• INPUT MATERIAL:
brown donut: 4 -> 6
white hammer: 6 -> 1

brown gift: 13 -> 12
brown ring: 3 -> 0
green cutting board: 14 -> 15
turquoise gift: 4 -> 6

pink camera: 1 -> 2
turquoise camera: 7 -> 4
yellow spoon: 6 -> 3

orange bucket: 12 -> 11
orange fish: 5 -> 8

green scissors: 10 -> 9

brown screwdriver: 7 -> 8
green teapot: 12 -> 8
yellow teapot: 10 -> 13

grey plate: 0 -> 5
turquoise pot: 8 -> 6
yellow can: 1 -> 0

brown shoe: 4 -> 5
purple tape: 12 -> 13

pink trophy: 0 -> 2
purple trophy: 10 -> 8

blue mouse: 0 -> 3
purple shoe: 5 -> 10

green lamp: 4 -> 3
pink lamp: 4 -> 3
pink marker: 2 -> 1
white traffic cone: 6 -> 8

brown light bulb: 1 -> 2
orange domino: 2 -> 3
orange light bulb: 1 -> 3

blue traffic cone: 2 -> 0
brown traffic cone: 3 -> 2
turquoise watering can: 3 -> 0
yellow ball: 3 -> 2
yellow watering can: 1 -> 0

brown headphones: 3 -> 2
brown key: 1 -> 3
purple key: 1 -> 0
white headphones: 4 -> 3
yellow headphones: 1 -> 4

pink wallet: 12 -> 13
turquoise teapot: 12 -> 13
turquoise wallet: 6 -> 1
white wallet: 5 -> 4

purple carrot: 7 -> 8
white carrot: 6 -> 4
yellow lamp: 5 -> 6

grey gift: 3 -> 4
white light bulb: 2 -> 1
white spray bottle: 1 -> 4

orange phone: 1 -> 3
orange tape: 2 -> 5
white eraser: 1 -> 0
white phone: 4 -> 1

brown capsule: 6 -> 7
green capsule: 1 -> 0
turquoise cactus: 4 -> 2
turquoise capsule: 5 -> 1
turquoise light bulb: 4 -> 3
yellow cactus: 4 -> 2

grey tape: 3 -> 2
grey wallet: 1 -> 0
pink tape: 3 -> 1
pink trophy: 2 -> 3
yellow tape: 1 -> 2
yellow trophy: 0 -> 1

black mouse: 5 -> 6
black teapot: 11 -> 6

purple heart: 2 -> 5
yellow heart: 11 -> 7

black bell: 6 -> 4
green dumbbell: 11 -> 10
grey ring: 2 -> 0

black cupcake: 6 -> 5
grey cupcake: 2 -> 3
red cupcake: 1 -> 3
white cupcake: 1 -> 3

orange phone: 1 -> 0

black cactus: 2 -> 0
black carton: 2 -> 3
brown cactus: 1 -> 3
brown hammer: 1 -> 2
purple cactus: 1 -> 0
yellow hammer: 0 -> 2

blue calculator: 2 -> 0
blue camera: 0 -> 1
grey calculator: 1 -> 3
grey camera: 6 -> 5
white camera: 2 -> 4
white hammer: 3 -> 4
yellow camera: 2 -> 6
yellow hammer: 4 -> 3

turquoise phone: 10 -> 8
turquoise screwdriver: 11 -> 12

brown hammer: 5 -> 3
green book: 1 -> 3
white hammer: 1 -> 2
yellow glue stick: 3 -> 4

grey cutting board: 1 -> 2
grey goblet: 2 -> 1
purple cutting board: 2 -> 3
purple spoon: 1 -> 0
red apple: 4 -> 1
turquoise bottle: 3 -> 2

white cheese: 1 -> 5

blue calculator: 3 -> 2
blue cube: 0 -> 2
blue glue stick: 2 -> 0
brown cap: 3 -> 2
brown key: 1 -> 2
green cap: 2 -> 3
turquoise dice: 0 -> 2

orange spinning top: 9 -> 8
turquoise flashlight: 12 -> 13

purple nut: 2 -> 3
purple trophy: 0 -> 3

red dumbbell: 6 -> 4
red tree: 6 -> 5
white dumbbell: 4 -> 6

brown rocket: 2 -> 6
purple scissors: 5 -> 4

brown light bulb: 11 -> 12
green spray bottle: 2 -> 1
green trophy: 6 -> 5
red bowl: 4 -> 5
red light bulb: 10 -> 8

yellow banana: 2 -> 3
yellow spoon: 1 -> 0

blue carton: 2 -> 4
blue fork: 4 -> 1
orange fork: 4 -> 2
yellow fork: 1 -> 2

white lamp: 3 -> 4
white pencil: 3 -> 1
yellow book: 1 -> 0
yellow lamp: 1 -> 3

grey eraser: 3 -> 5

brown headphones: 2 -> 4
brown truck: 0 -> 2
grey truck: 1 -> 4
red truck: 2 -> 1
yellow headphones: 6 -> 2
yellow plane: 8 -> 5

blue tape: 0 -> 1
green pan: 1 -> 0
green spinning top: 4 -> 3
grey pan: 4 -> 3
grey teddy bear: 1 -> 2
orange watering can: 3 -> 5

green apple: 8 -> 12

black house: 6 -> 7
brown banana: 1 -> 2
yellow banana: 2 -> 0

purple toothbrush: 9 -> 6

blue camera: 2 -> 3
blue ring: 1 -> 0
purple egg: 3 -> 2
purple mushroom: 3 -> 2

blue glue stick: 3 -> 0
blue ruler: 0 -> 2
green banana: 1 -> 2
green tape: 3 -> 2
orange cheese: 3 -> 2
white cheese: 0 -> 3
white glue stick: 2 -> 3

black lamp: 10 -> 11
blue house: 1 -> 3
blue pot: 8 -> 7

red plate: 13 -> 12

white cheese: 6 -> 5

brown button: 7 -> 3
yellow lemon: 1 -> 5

• TASK GOAL: In full and without alteration, transcribe the listing above.

• SOLUTION:
brown donut: 4 -> 6
white hammer: 6 -> 1

brown gift: 13 -> 12
brown ring: 3 -> 0
green cutting board: 14 -> 15
turquoise gift: 4 -> 6

pink camera: 1 -> 2
turquoise camera: 7 -> 4
yellow spoon: 6 -> 3

orange bucket: 12 -> 11
orange fish: 5 -> 8

green scissors: 10 -> 9

brown screwdriver: 7 -> 8
green teapot: 12 -> 8
yellow teapot: 10 -> 13

grey plate: 0 -> 5
turquoise pot: 8 -> 6
yellow can: 1 -> 0

brown shoe: 4 -> 5
purple tape: 12 -> 13

pink trophy: 0 -> 2
purple trophy: 10 -> 8

blue mouse: 0 -> 3
purple shoe: 5 -> 10

green lamp: 4 -> 3
pink lamp: 4 -> 3
pink marker: 2 -> 1
white traffic cone: 6 -> 8

brown light bulb: 1 -> 2
orange domino: 2 -> 3
orange light bulb: 1 -> 3

blue traffic cone: 2 -> 0
brown traffic cone: 3 -> 2
turquoise watering can: 3 -> 0
yellow ball: 3 -> 2
yellow watering can: 1 -> 0

brown headphones: 3 -> 2
brown key: 1 -> 3
purple key: 1 -> 0
white headphones: 4 -> 3
yellow headphones: 1 -> 4

pink wallet: 12 -> 13
turquoise teapot: 12 -> 13
turquoise wallet: 6 -> 1
white wallet: 5 -> 4

purple carrot: 7 -> 8
white carrot: 6 -> 4
yellow lamp: 5 -> 6

grey gift: 3 -> 4
white light bulb: 2 -> 1
white spray bottle: 1 -> 4

orange phone: 1 -> 3
orange tape: 2 -> 5
white eraser: 1 -> 0
white phone: 4 -> 1

brown capsule: 6 -> 7
green capsule: 1 -> 0
turquoise cactus: 4 -> 2
turquoise capsule: 5 -> 1
turquoise light bulb: 4 -> 3
yellow cactus: 4 -> 2

grey tape: 3 -> 2
grey wallet: 1 -> 0
pink tape: 3 -> 1
pink trophy: 2 -> 3
yellow tape: 1 -> 2
yellow trophy: 0 -> 1

black mouse: 5 -> 6
black teapot: 11 -> 6

purple heart: 2 -> 5
yellow heart: 11 -> 7

black bell: 6 -> 4
green dumbbell: 11 -> 10
grey ring: 2 -> 0

black cupcake: 6 -> 5
grey cupcake: 2 -> 3
red cupcake: 1 -> 3
white cupcake: 1 -> 3

orange phone: 1 -> 0

black cactus: 2 -> 0
black carton: 2 -> 3
brown cactus: 1 -> 3
brown hammer: 1 -> 2
purple cactus: 1 -> 0
yellow hammer: 0 -> 2

blue calculator: 2 -> 0
blue camera: 0 -> 1
grey calculator: 1 -> 3
grey camera: 6 -> 5
white camera: 2 -> 4
white hammer: 3 -> 4
yellow camera: 2 -> 6
yellow hammer: 4 -> 3

turquoise phone: 10 -> 8
turquoise screwdriver: 11 -> 12

brown hammer: 5 -> 3
green book: 1 -> 3
white hammer: 1 -> 2
yellow glue stick: 3 -> 4

grey cutting board: 1 -> 2
grey goblet: 2 -> 1
purple cutting board: 2 -> 3
purple spoon: 1 -> 0
red apple: 4 -> 1
turquoise bottle: 3 -> 2

white cheese: 1 -> 5

blue calculator: 3 -> 2
blue cube: 0 -> 2
blue glue stick: 2 -> 0
brown cap: 3 -> 2
brown key: 1 -> 2
green cap: 2 -> 3
turquoise dice: 0 -> 2

orange spinning top: 9 -> 8
turquoise flashlight: 12 -> 13

purple nut: 2 -> 3
purple trophy: 0 -> 3

red dumbbell: 6 -> 4
red tree: 6 -> 5
white dumbbell: 4 -> 6

brown rocket: 2 -> 6
purple scissors: 5 -> 4

brown light bulb: 11 -> 12
green spray bottle: 2 -> 1
green trophy: 6 -> 5
red bowl: 4 -> 5
red light bulb: 10 -> 8

yellow banana: 2 -> 3
yellow spoon: 1 -> 0

blue carton: 2 -> 4
blue fork: 4 -> 1
orange fork: 4 -> 2
yellow fork: 1 -> 2

white lamp: 3 -> 4
white pencil: 3 -> 1
yellow book: 1 -> 0
yellow lamp: 1 -> 3

grey eraser: 3 -> 5

brown headphones: 2 -> 4
brown truck: 0 -> 2
grey truck: 1 -> 4
red truck: 2 -> 1
yellow headphones: 6 -> 2
yellow plane: 8 -> 5

blue tape: 0 -> 1
green pan: 1 -> 0
green spinning top: 4 -> 3
grey pan: 4 -> 3
grey teddy bear: 1 -> 2
orange watering can: 3 -> 5

green apple: 8 -> 12

black house: 6 -> 7
brown banana: 1 -> 2
yellow banana: 2 -> 0

purple toothbrush: 9 -> 6

blue camera: 2 -> 3
blue ring: 1 -> 0
purple egg: 3 -> 2
purple mushroom: 3 -> 2

blue glue stick: 3 -> 0
blue ruler: 0 -> 2
green banana: 1 -> 2
green tape: 3 -> 2
orange cheese: 3 -> 2
white cheese: 0 -> 3
white glue stick: 2 -> 3

black lamp: 10 -> 11
blue house: 1 -> 3
blue pot: 8 -> 7

red plate: 13 -> 12

white cheese: 6 -> 5

brown button: 7 -> 3
yellow lemon: 1 -> 5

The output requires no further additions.